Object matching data
- - -

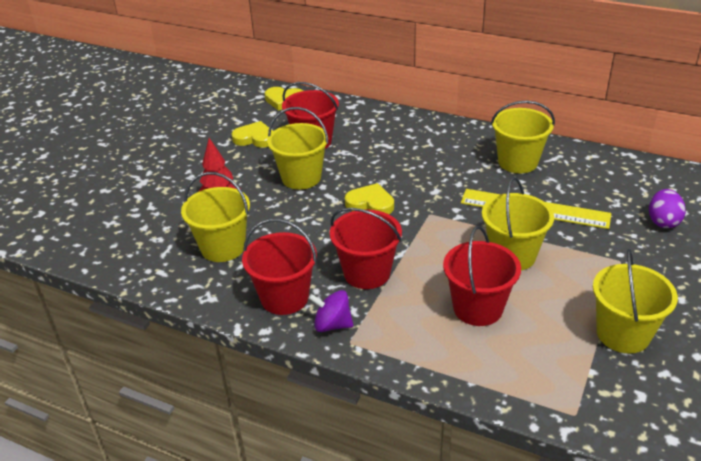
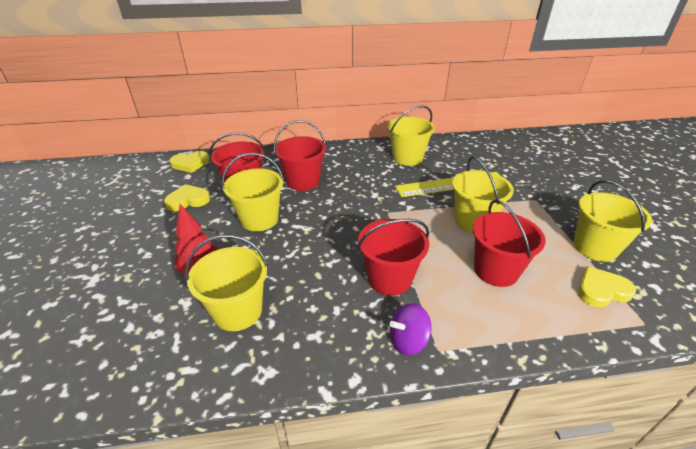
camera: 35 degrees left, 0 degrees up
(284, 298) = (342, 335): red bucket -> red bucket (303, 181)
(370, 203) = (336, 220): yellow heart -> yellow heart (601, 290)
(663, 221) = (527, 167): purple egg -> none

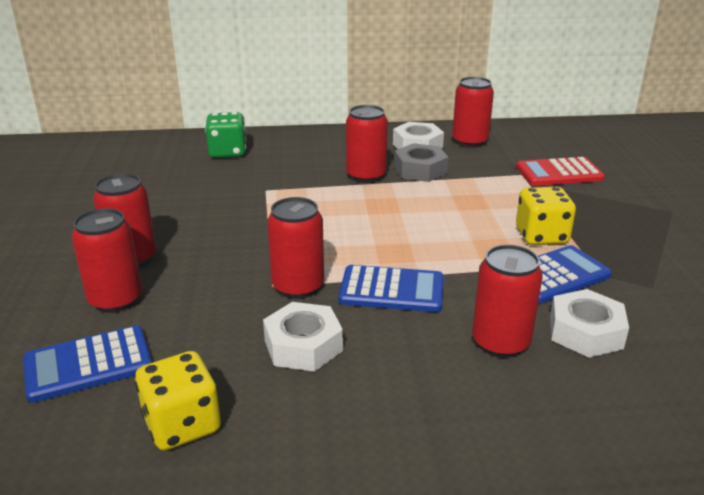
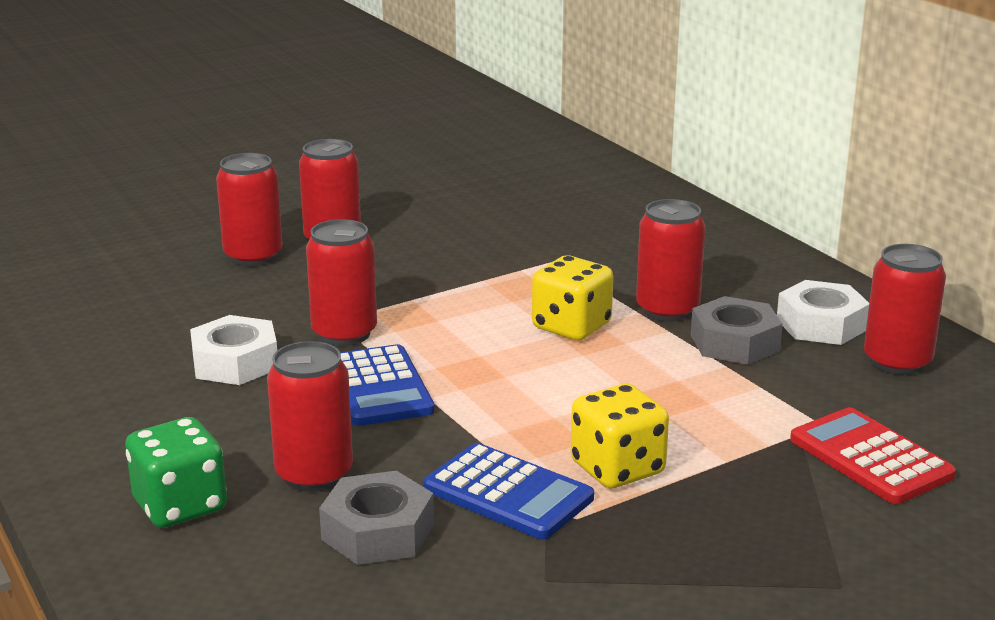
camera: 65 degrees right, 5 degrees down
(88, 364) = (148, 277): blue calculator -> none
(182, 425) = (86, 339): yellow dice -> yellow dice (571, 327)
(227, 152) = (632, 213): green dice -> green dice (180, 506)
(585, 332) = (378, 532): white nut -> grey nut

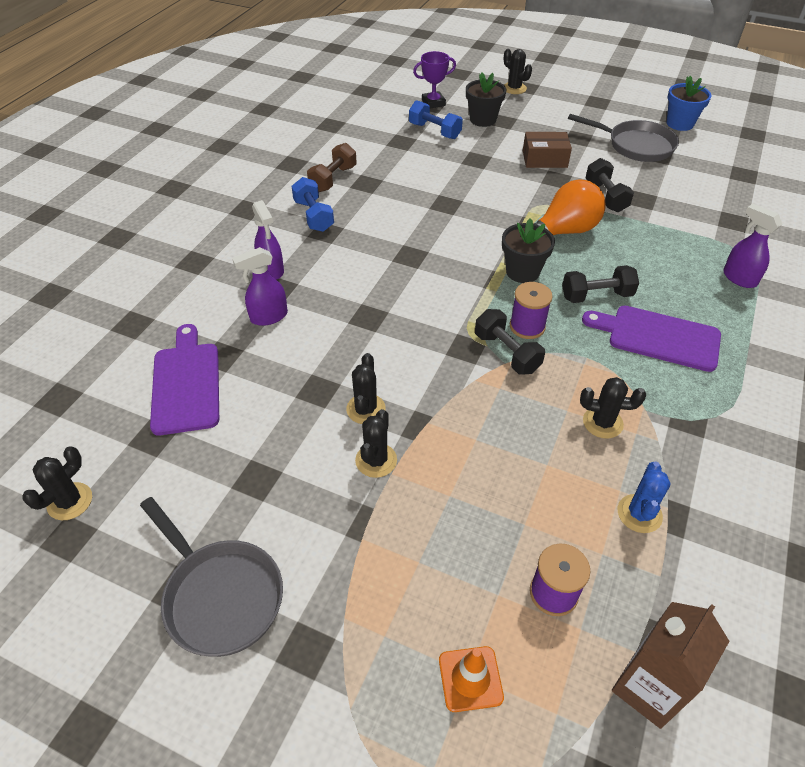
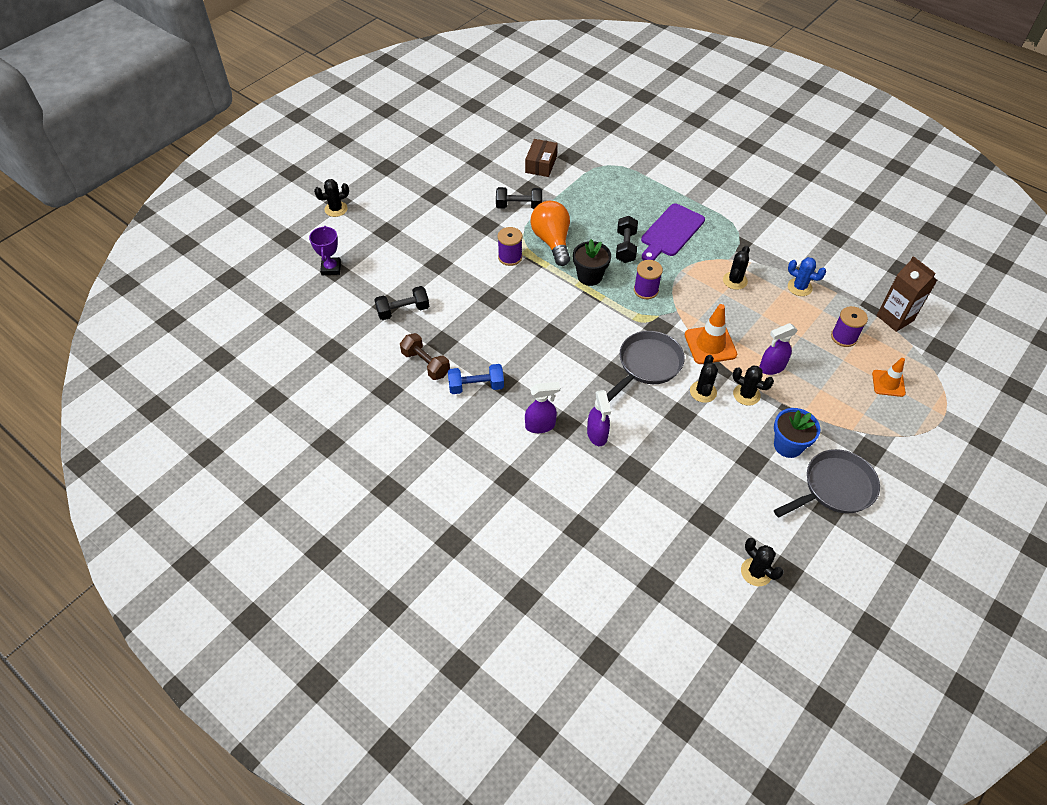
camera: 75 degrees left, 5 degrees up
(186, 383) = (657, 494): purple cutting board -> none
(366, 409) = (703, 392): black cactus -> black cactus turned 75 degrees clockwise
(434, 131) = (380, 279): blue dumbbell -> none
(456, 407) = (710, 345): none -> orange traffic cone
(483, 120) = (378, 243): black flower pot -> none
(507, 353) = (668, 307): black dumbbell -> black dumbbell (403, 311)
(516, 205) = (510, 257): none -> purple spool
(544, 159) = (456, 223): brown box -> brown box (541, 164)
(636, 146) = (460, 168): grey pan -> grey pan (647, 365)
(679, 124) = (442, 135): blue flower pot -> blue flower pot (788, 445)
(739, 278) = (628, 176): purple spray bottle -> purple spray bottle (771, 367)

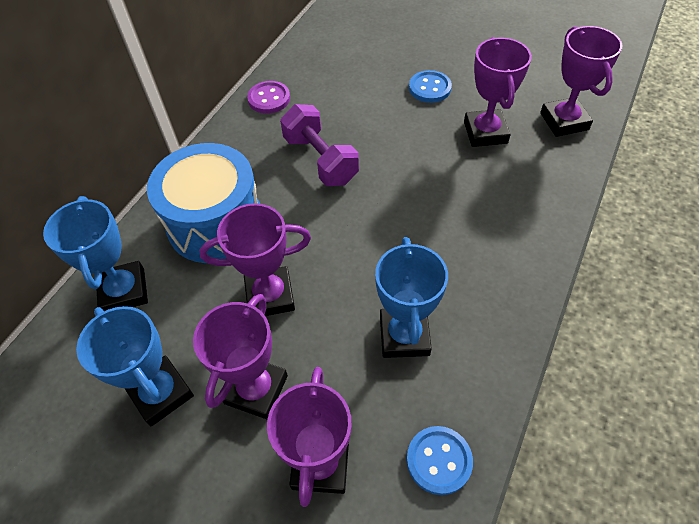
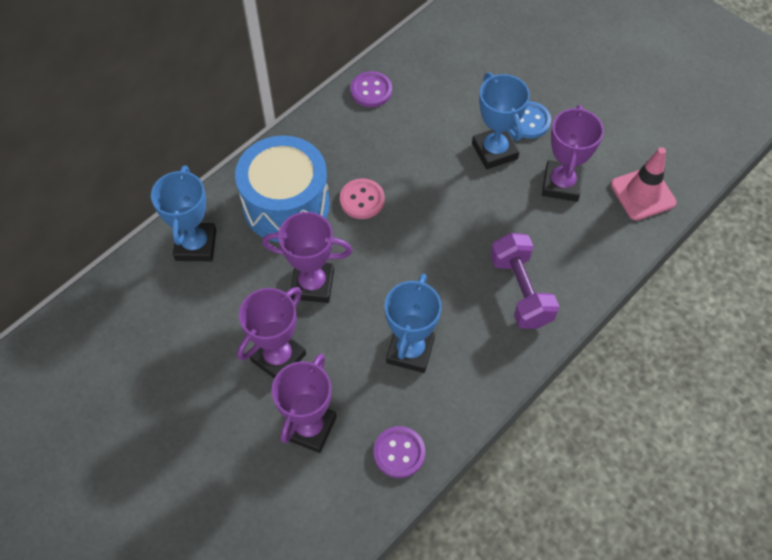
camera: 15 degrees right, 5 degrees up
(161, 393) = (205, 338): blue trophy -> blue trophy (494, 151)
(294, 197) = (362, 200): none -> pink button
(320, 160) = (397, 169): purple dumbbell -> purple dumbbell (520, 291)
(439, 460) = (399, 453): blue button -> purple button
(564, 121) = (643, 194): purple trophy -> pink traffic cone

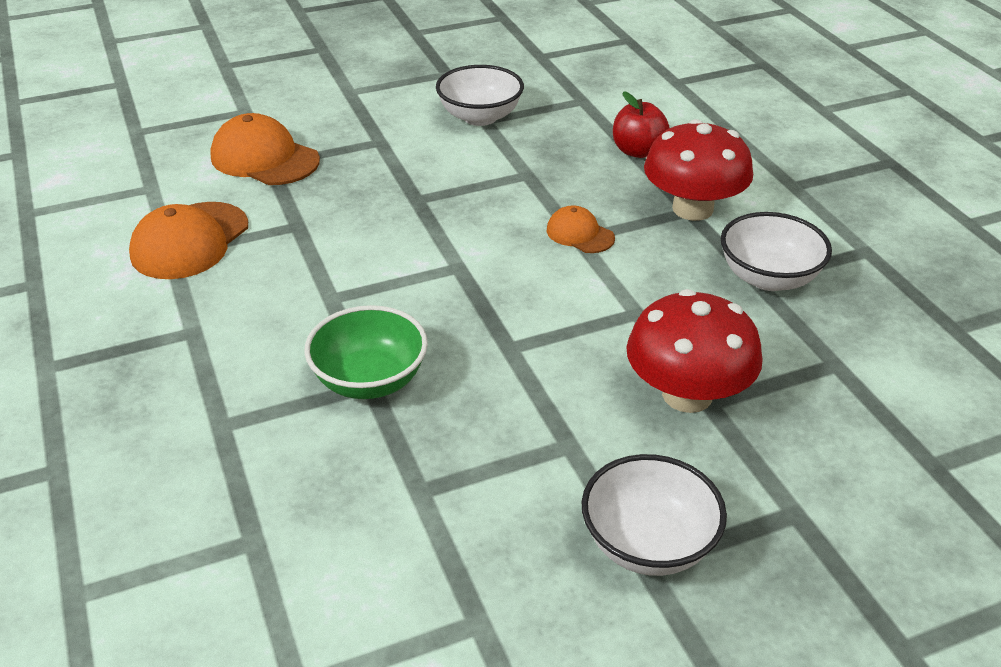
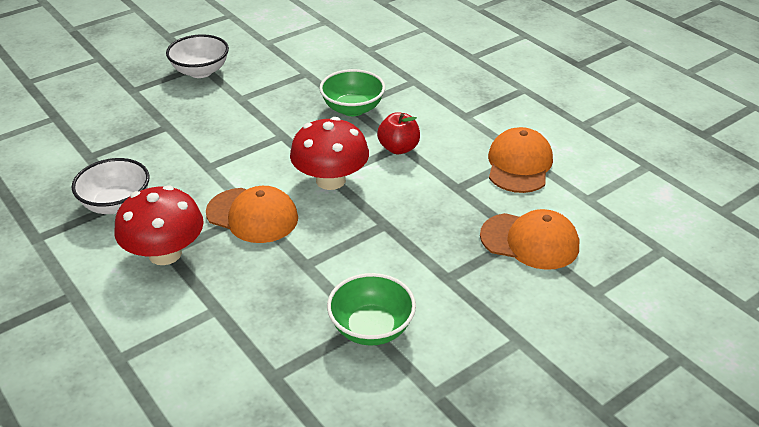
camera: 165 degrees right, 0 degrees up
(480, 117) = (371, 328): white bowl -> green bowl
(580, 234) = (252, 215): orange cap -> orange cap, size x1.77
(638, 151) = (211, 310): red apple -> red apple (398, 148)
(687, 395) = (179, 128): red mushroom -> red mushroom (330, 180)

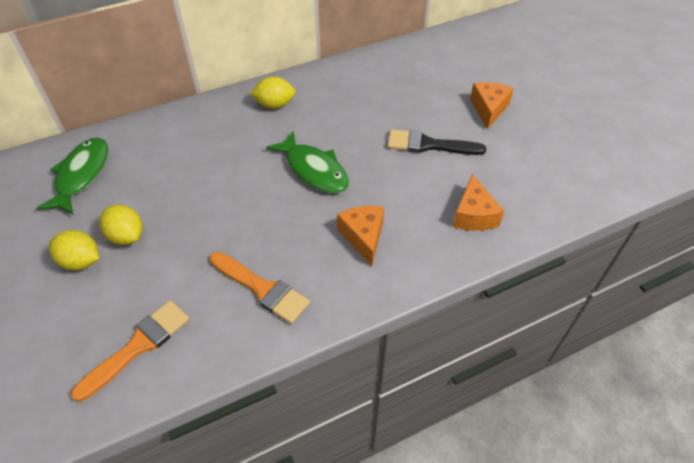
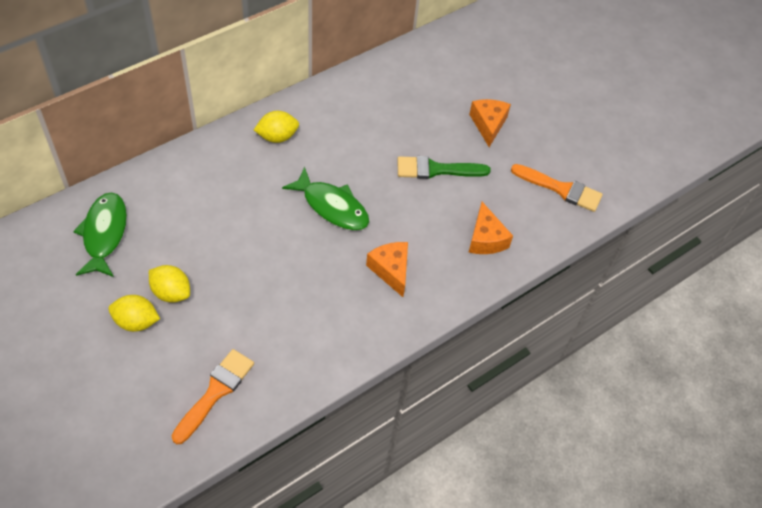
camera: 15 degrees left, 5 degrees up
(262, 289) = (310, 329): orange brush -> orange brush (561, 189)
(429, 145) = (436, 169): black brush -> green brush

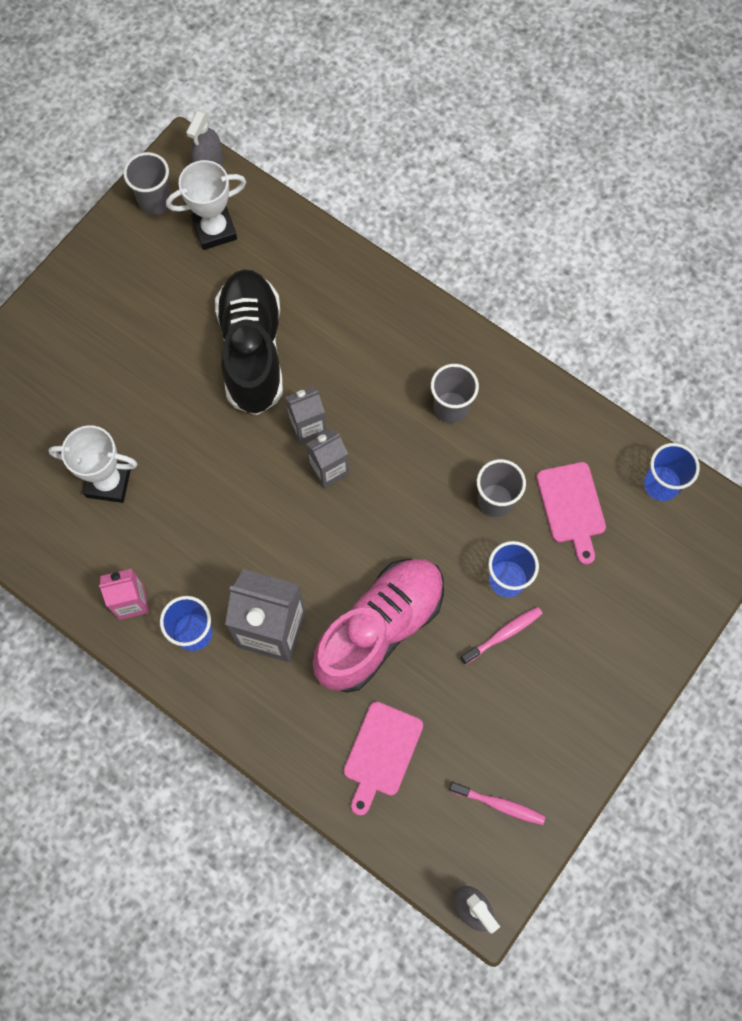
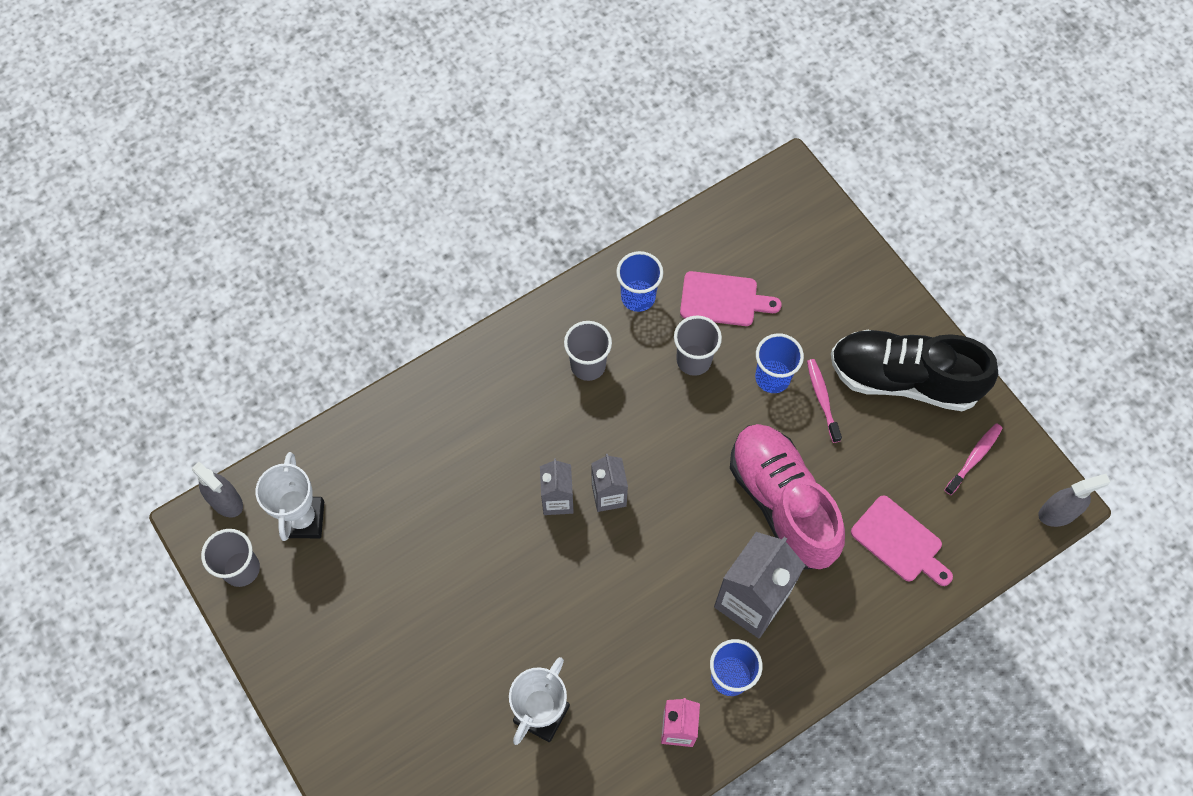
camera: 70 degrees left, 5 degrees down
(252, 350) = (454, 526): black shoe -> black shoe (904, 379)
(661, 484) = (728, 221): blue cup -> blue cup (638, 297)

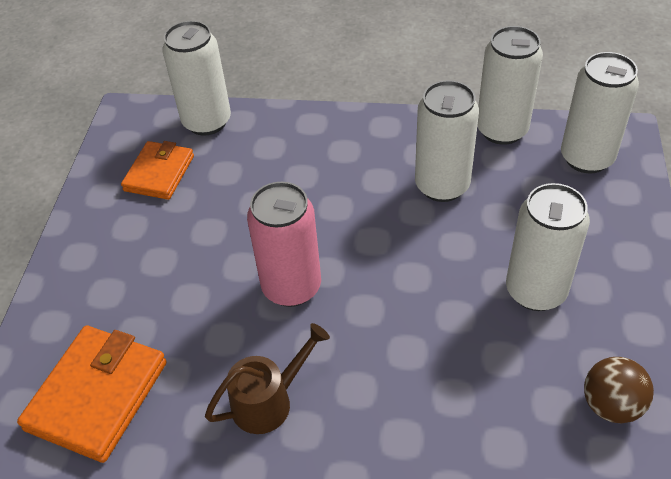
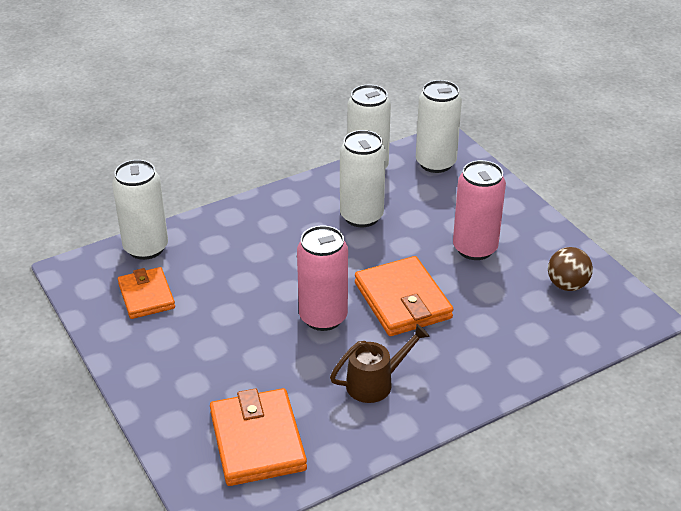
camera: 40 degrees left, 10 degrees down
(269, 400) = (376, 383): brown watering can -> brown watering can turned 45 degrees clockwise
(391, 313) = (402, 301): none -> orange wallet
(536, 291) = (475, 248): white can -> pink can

- - -

→ TASK GOAL
Output the entries above exactly as given, but strip out the pictures.

→ ANSWER BOX
camera: 35 degrees left, 0 degrees up
(284, 298) = (342, 335): red bucket -> red bucket (303, 181)
(370, 203) = (336, 220): yellow heart -> yellow heart (601, 290)
(663, 221) = (527, 167): purple egg -> none

camera: 65 degrees right, 5 degrees down
(88, 364) = (148, 277): blue calculator -> none
(182, 425) = (86, 339): yellow dice -> yellow dice (571, 327)
(227, 152) = (632, 213): green dice -> green dice (180, 506)
(585, 332) = (378, 532): white nut -> grey nut

camera: 75 degrees left, 5 degrees up
(186, 383) = (657, 494): purple cutting board -> none
(366, 409) = (703, 392): black cactus -> black cactus turned 75 degrees clockwise
(434, 131) = (380, 279): blue dumbbell -> none
(456, 407) = (710, 345): none -> orange traffic cone
(483, 120) = (378, 243): black flower pot -> none
(507, 353) = (668, 307): black dumbbell -> black dumbbell (403, 311)
(516, 205) = (510, 257): none -> purple spool
(544, 159) = (456, 223): brown box -> brown box (541, 164)
(636, 146) = (460, 168): grey pan -> grey pan (647, 365)
(679, 124) = (442, 135): blue flower pot -> blue flower pot (788, 445)
(739, 278) = (628, 176): purple spray bottle -> purple spray bottle (771, 367)

camera: 15 degrees right, 5 degrees up
(161, 393) = (205, 338): blue trophy -> blue trophy (494, 151)
(294, 197) = (362, 200): none -> pink button
(320, 160) = (397, 169): purple dumbbell -> purple dumbbell (520, 291)
(439, 460) = (399, 453): blue button -> purple button
(564, 121) = (643, 194): purple trophy -> pink traffic cone

camera: 165 degrees right, 0 degrees up
(480, 117) = (371, 328): white bowl -> green bowl
(580, 234) = (252, 215): orange cap -> orange cap, size x1.77
(638, 151) = (211, 310): red apple -> red apple (398, 148)
(687, 395) = (179, 128): red mushroom -> red mushroom (330, 180)

camera: 15 degrees left, 5 degrees up
(262, 289) = (310, 329): orange brush -> orange brush (561, 189)
(429, 145) = (436, 169): black brush -> green brush

camera: 70 degrees left, 5 degrees down
(252, 350) = (454, 526): black shoe -> black shoe (904, 379)
(661, 484) = (728, 221): blue cup -> blue cup (638, 297)

camera: 40 degrees left, 10 degrees down
(269, 400) = (376, 383): brown watering can -> brown watering can turned 45 degrees clockwise
(391, 313) = (402, 301): none -> orange wallet
(536, 291) = (475, 248): white can -> pink can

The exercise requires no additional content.